INPUT
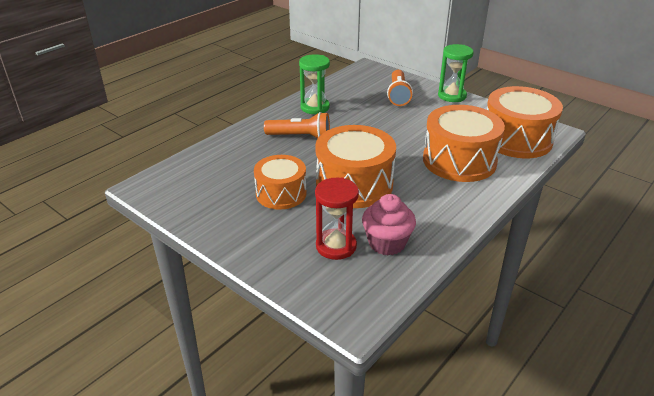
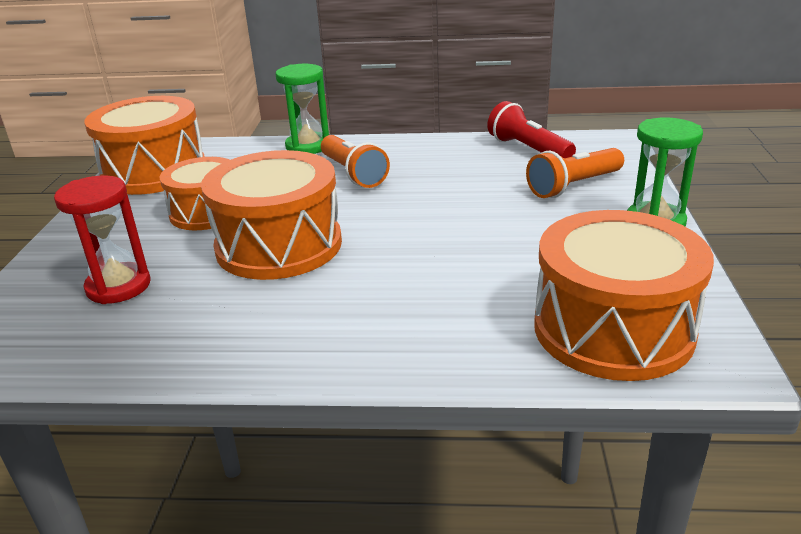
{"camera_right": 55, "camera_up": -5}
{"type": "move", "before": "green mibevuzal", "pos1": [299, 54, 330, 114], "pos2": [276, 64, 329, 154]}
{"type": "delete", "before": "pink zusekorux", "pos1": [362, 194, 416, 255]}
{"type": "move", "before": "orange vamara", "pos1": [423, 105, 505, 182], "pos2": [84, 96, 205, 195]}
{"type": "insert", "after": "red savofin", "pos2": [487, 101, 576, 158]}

...

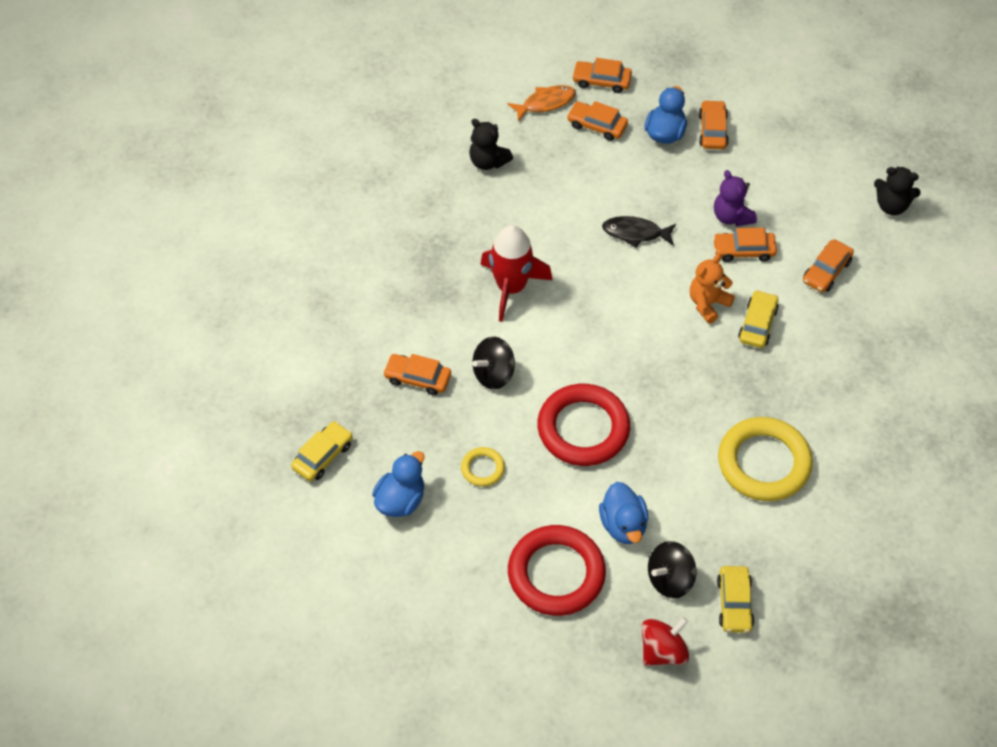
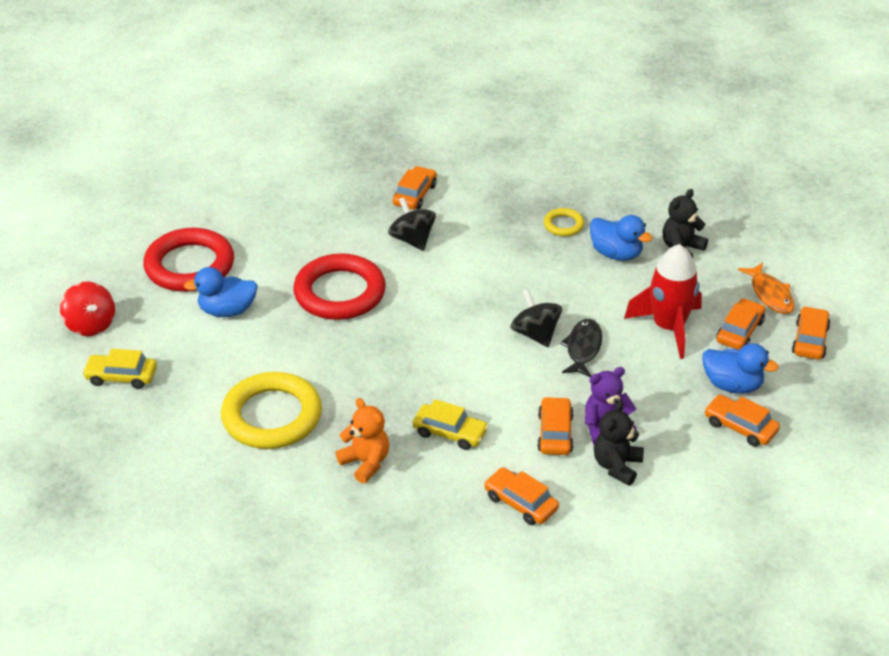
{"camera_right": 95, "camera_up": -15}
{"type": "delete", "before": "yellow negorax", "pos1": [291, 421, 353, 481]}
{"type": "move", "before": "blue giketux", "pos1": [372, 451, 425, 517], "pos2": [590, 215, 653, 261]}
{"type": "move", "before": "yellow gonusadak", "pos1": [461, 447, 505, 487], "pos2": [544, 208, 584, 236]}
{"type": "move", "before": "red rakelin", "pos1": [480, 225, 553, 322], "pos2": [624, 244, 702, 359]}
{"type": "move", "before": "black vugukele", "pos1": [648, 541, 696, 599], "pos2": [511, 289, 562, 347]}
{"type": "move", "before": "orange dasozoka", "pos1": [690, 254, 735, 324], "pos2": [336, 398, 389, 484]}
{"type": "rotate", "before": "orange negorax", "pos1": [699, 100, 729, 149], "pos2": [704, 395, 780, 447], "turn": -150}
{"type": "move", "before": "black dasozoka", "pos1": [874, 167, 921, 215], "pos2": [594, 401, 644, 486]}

---

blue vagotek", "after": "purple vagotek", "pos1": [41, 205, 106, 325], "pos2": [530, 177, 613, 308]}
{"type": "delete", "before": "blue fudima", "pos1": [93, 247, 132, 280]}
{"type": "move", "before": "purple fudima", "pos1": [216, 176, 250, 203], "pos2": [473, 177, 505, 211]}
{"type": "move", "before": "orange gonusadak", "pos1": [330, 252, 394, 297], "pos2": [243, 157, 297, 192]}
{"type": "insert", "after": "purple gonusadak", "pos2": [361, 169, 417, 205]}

PROBLEM
From the records above, pick out and copy each line holding the word "fudima".

EXERCISE ANSWER
{"type": "delete", "before": "blue fudima", "pos1": [93, 247, 132, 280]}
{"type": "move", "before": "purple fudima", "pos1": [216, 176, 250, 203], "pos2": [473, 177, 505, 211]}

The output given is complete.